TASK STATEMENT -> Could you restate the entries below word for word and leave the images out?

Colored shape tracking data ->
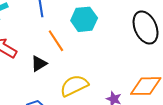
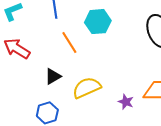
black triangle: (39, 64) -> (53, 76), moved

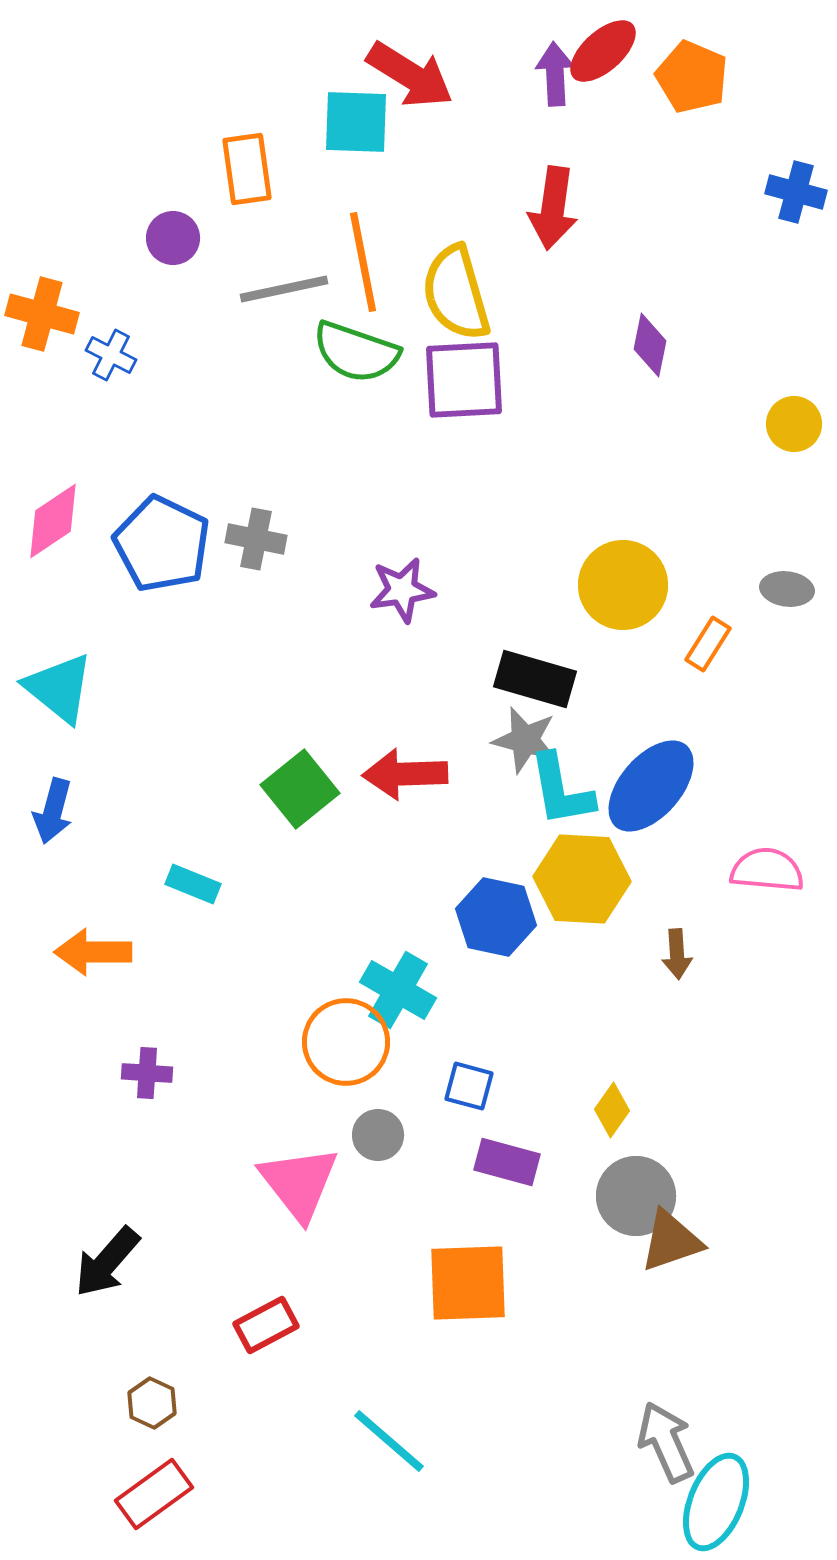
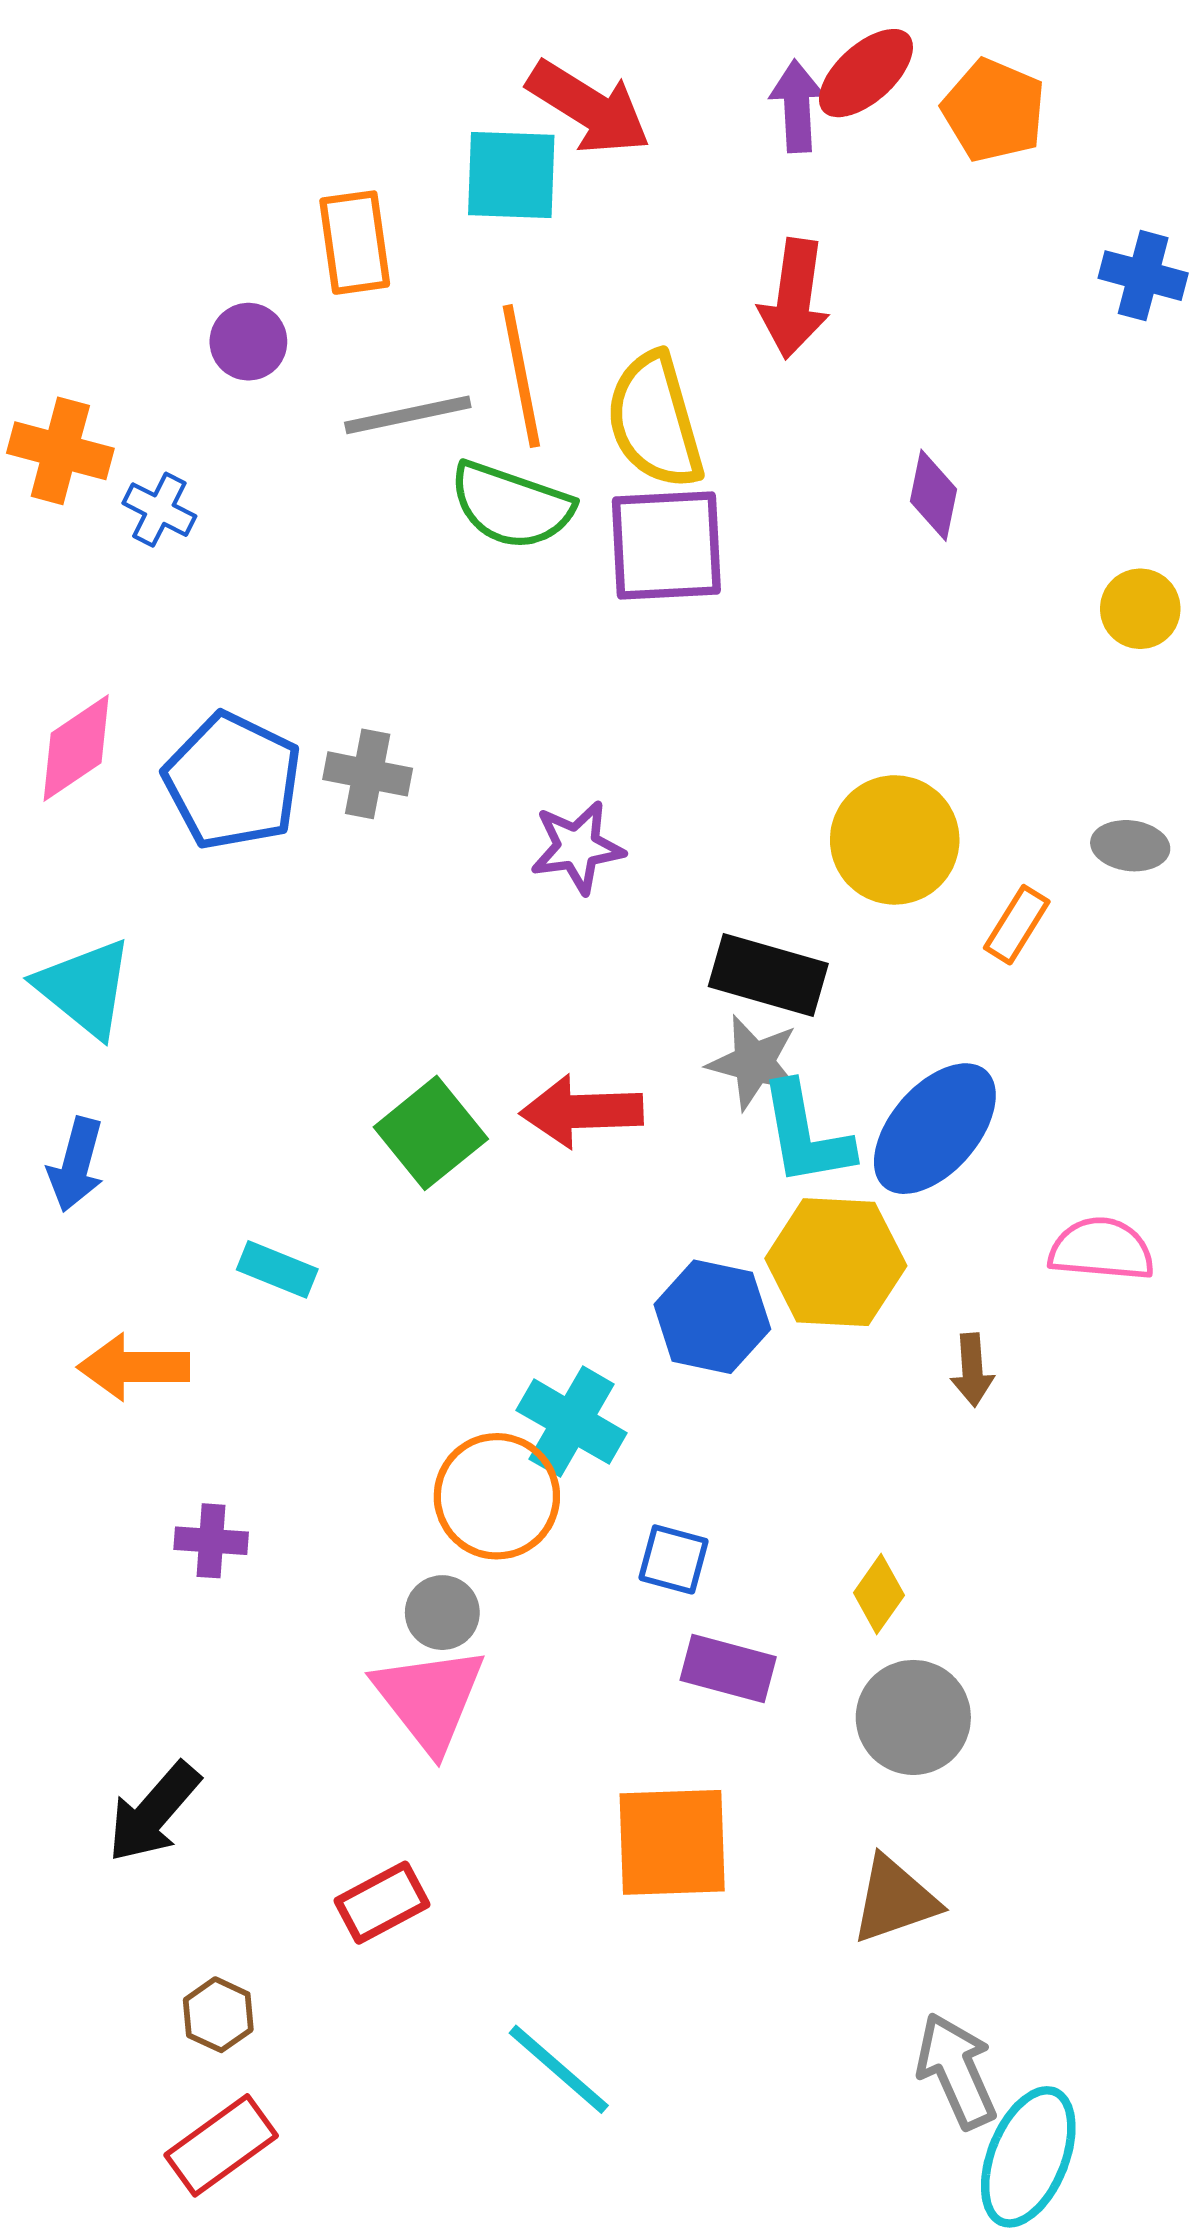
gray circle: (378, 1135) -> (442, 1613), moved
brown triangle: (671, 1241) -> (895, 1900), moved

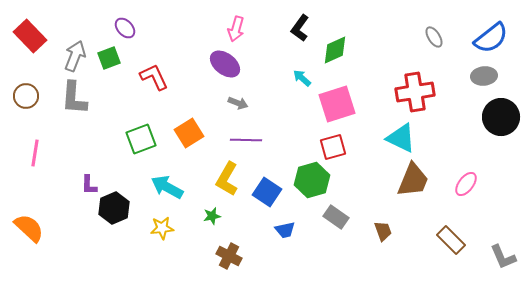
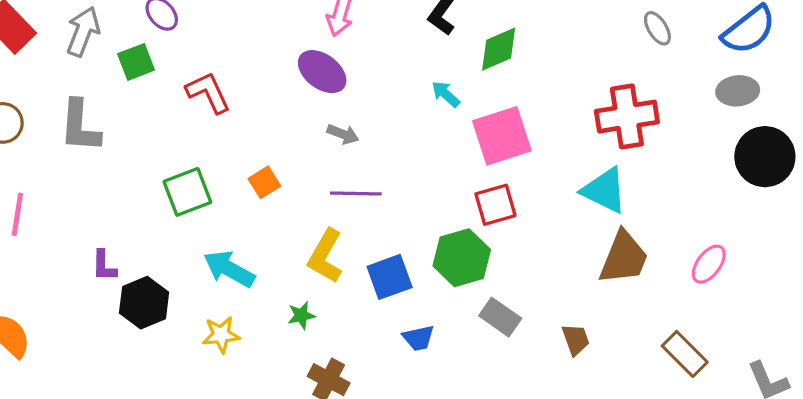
gray arrow: (75, 56) -> (83, 31), moved
orange square: (189, 133) -> (264, 182), size x0.7
blue square: (267, 192) -> (390, 277), turned 36

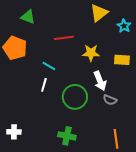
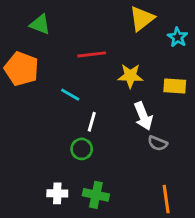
white line: (44, 85) -> (92, 122), moved
green circle: (75, 97) -> (82, 149), moved, size x0.6
white cross: (14, 132) -> (57, 193), moved

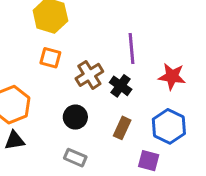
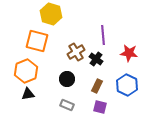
orange square: (50, 58) -> (37, 41), moved, size x1.6
purple square: (149, 161) -> (100, 107), moved

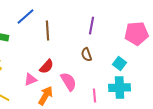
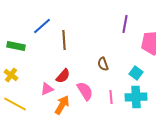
purple line: (92, 26) -> (125, 24), moved
pink line: (95, 96) -> (111, 97), moved

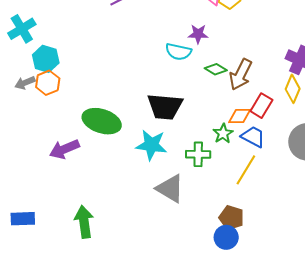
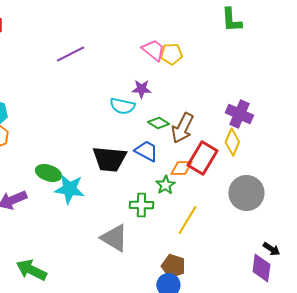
red rectangle: (261, 106) -> (202, 158), size x1.4
green ellipse: (102, 121) -> (48, 173), size x0.7
blue trapezoid: (253, 137) -> (146, 151), moved
cyan star: (151, 145) -> (69, 189), moved
green arrow: (84, 222) -> (31, 270), turned -56

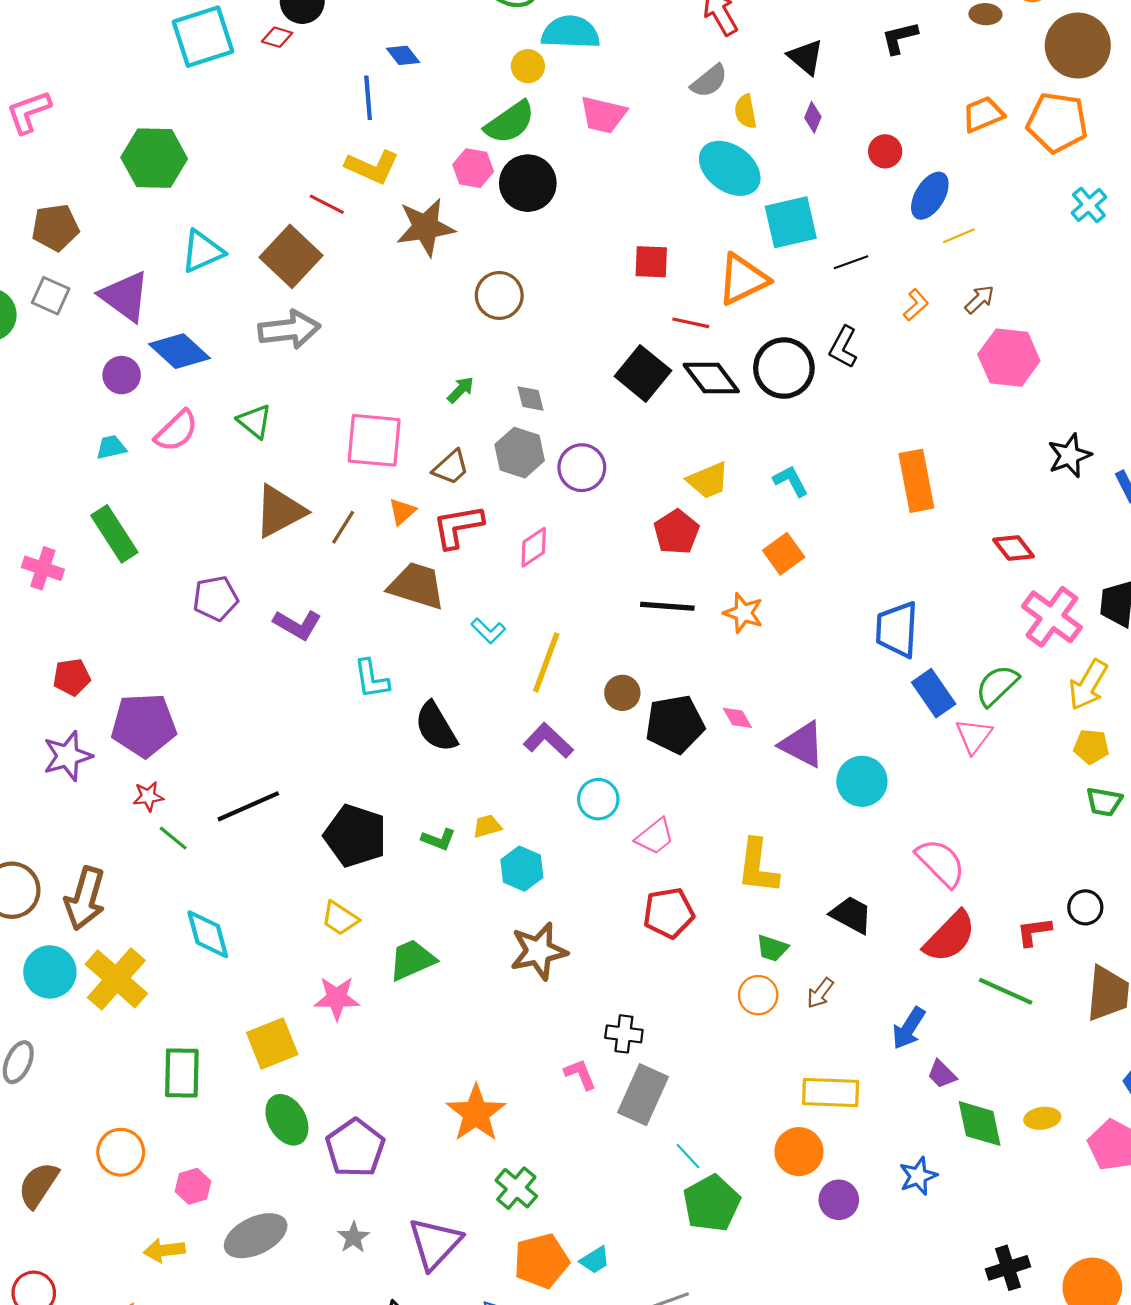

TASK RESULT ->
black triangle: (39, 64) -> (53, 76), moved

gray circle: (378, 1135) -> (442, 1613), moved
brown triangle: (671, 1241) -> (895, 1900), moved

gray arrow: (75, 56) -> (83, 31), moved
orange square: (189, 133) -> (264, 182), size x0.7
blue square: (267, 192) -> (390, 277), turned 36

white line: (44, 85) -> (92, 122), moved
green circle: (75, 97) -> (82, 149), moved, size x0.6
white cross: (14, 132) -> (57, 193), moved

orange square: (50, 58) -> (37, 41), moved, size x1.6
purple square: (149, 161) -> (100, 107), moved

purple line: (92, 26) -> (125, 24), moved
pink line: (95, 96) -> (111, 97), moved

red rectangle: (261, 106) -> (202, 158), size x1.4
green ellipse: (102, 121) -> (48, 173), size x0.7
blue trapezoid: (253, 137) -> (146, 151), moved
cyan star: (151, 145) -> (69, 189), moved
green arrow: (84, 222) -> (31, 270), turned -56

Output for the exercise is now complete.